Object state comparisons
- - - -

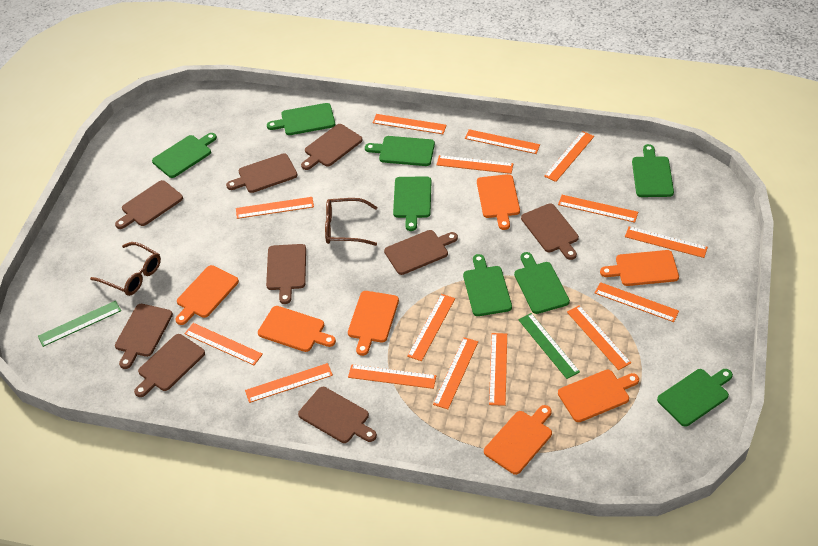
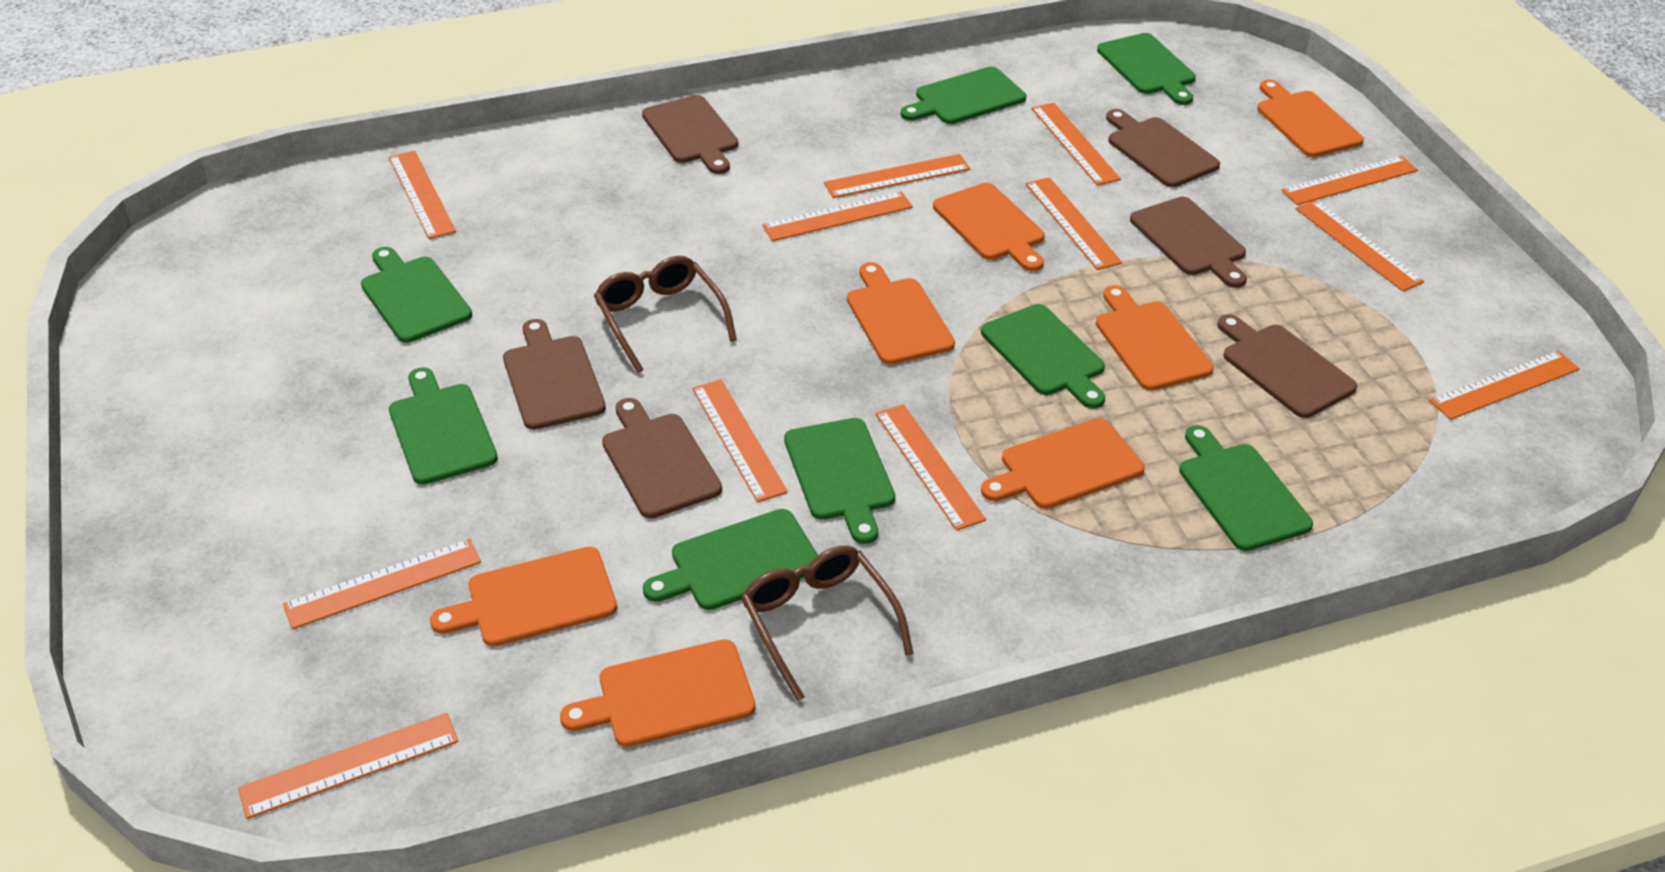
brown cutting board: 9 -> 6
green ruler: 2 -> 0
orange ruler: 15 -> 12

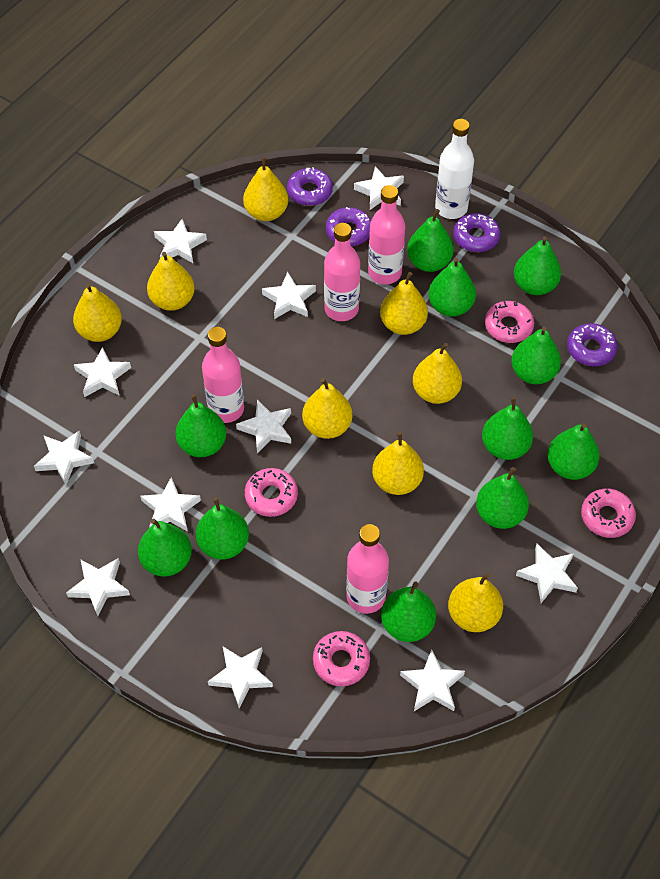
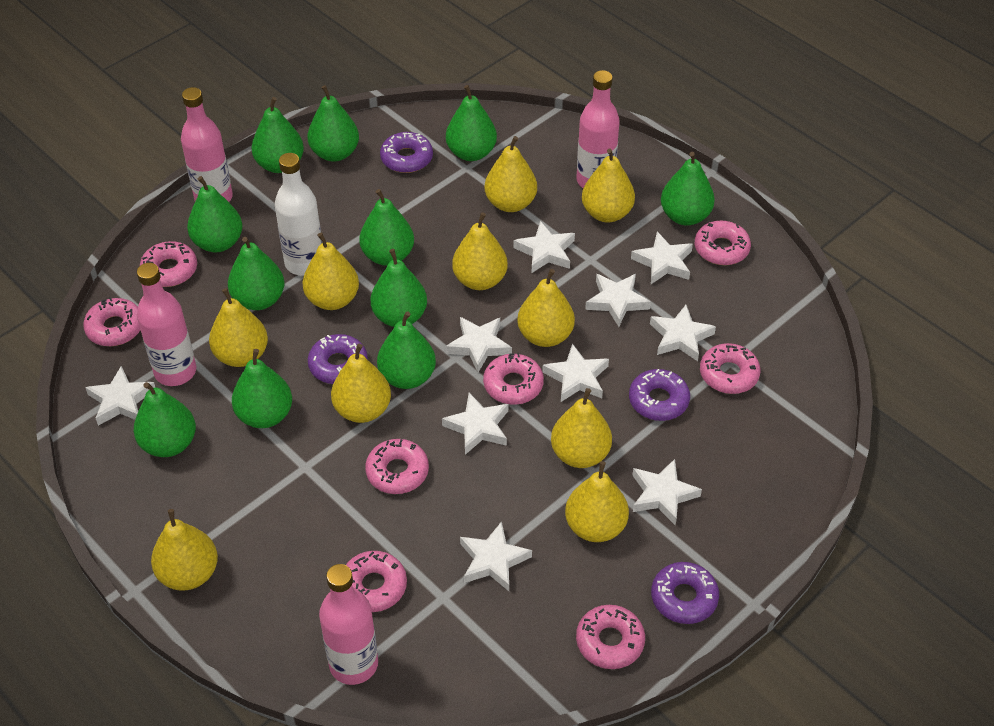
pink donut: 4 -> 8
white star: 11 -> 10
yellow pear: 8 -> 10

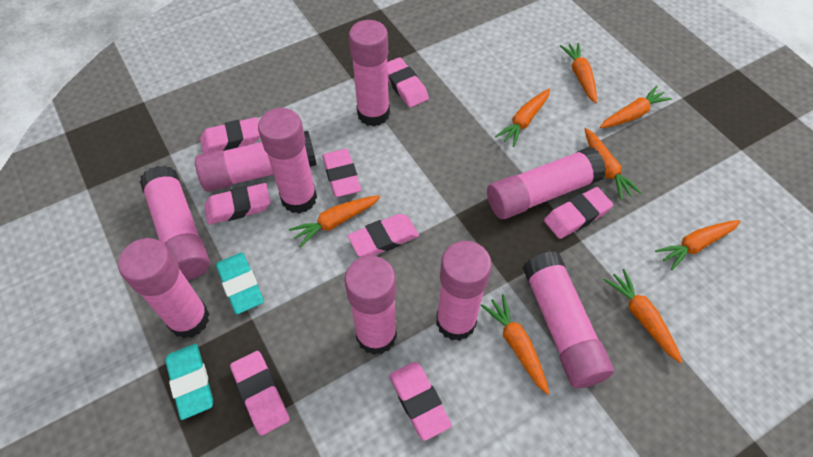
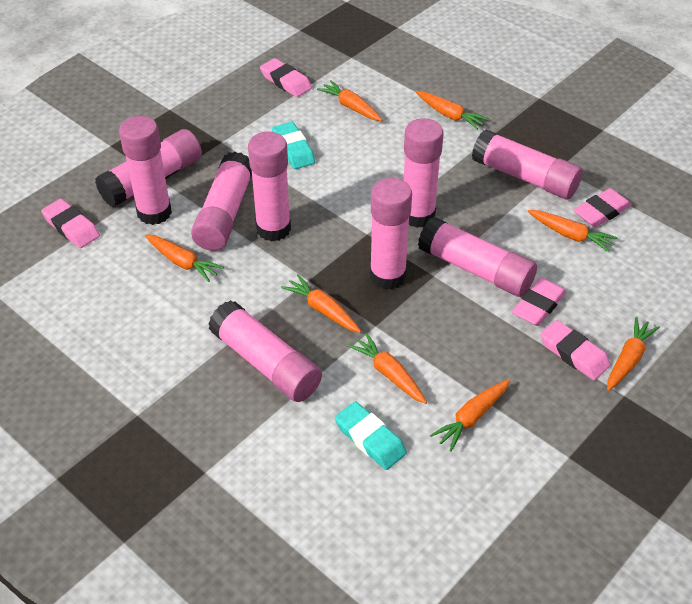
pink eraser: 8 -> 5

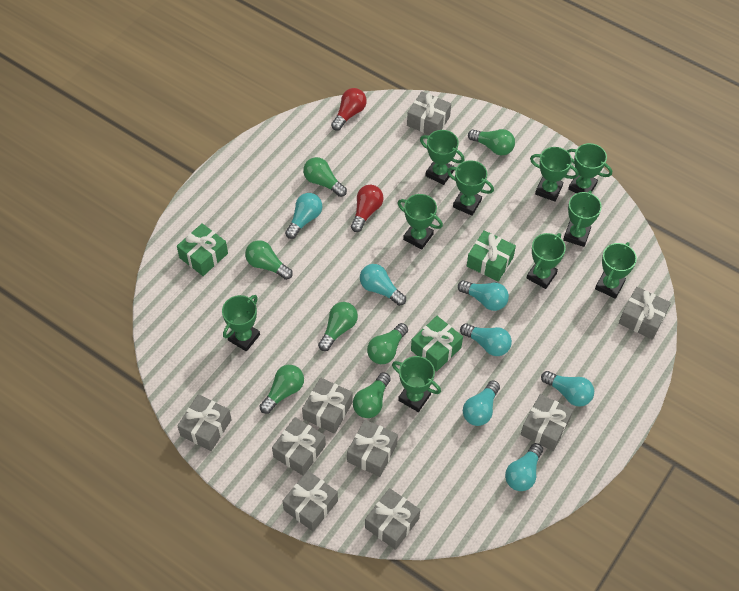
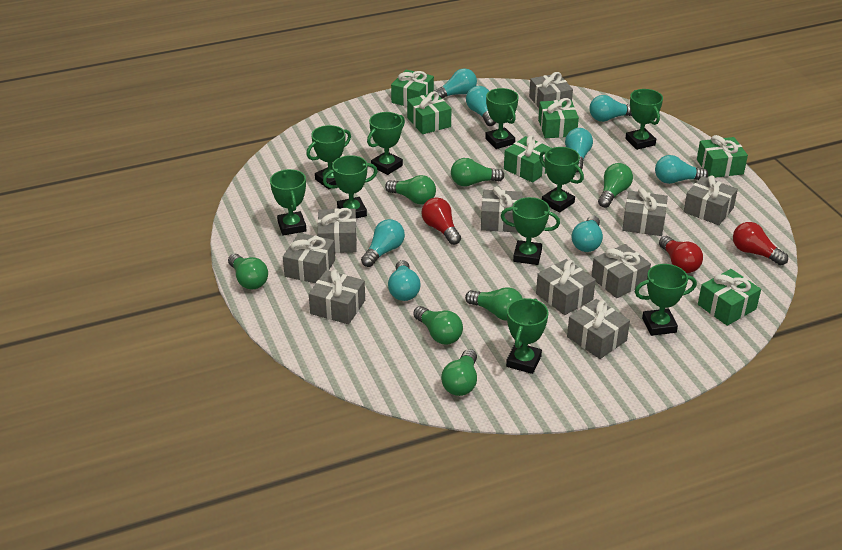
green gift: 3 -> 6
grey gift: 9 -> 10
red light bulb: 2 -> 3
turquoise light bulb: 7 -> 8

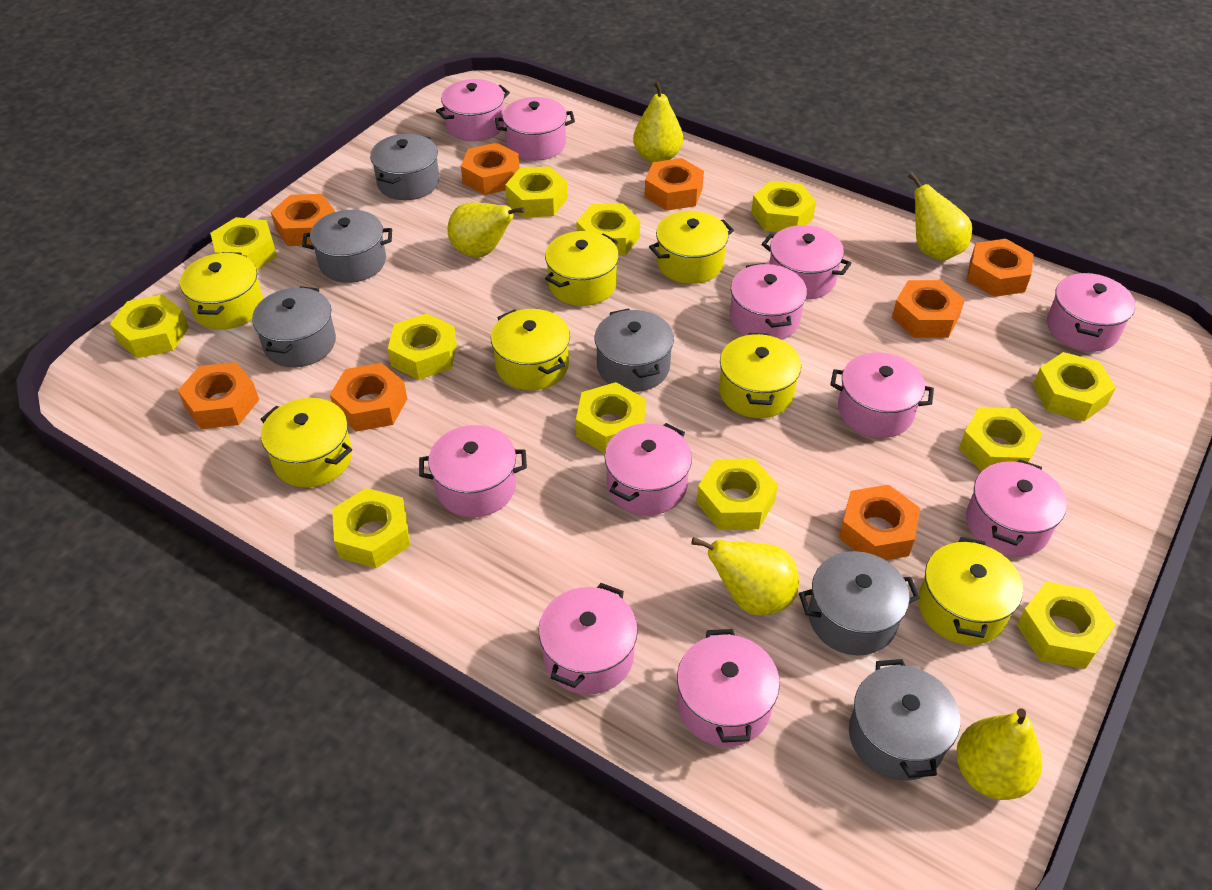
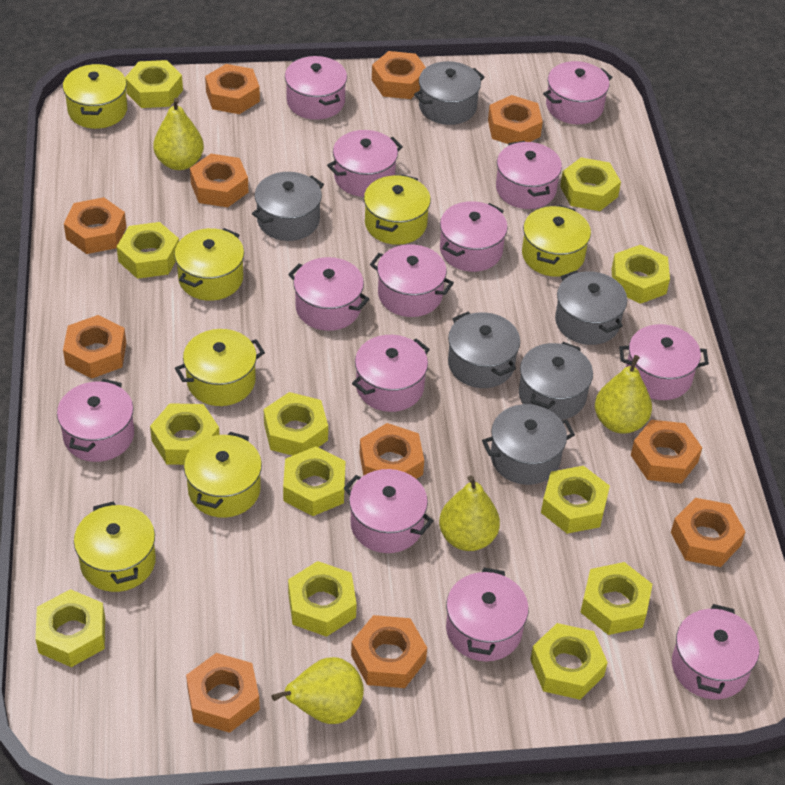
orange nut: 8 -> 11
pink pot: 11 -> 13
yellow pear: 5 -> 4

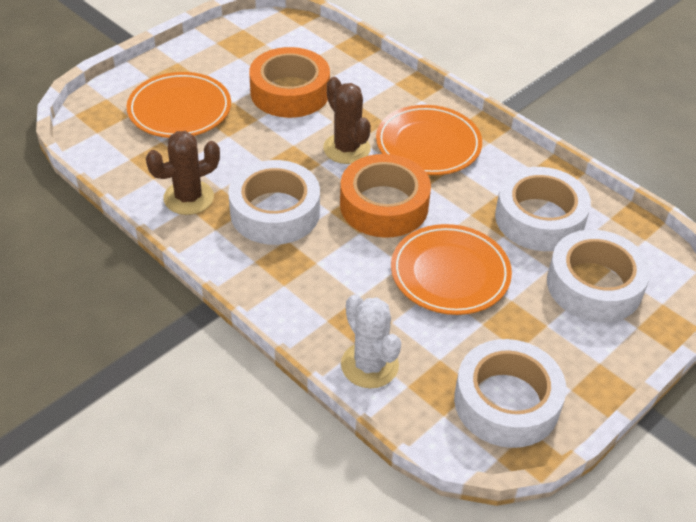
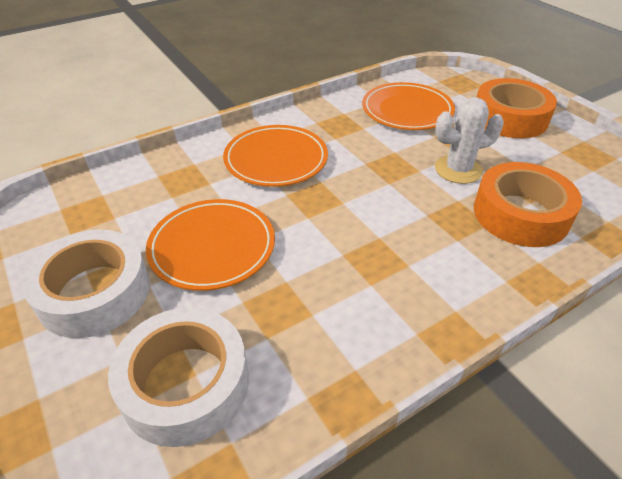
brown cactus: 2 -> 0
white tape: 4 -> 2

- - - -

PROBLEM TO SOLVE: Every line from the one containing "white star: 11 -> 10" to the final line of the records must be transcribed exactly, both ends included, with the pictures left out.

TASK RESULT:
white star: 11 -> 10
yellow pear: 8 -> 10

pink eraser: 8 -> 5

green gift: 3 -> 6
grey gift: 9 -> 10
red light bulb: 2 -> 3
turquoise light bulb: 7 -> 8

orange nut: 8 -> 11
pink pot: 11 -> 13
yellow pear: 5 -> 4

brown cactus: 2 -> 0
white tape: 4 -> 2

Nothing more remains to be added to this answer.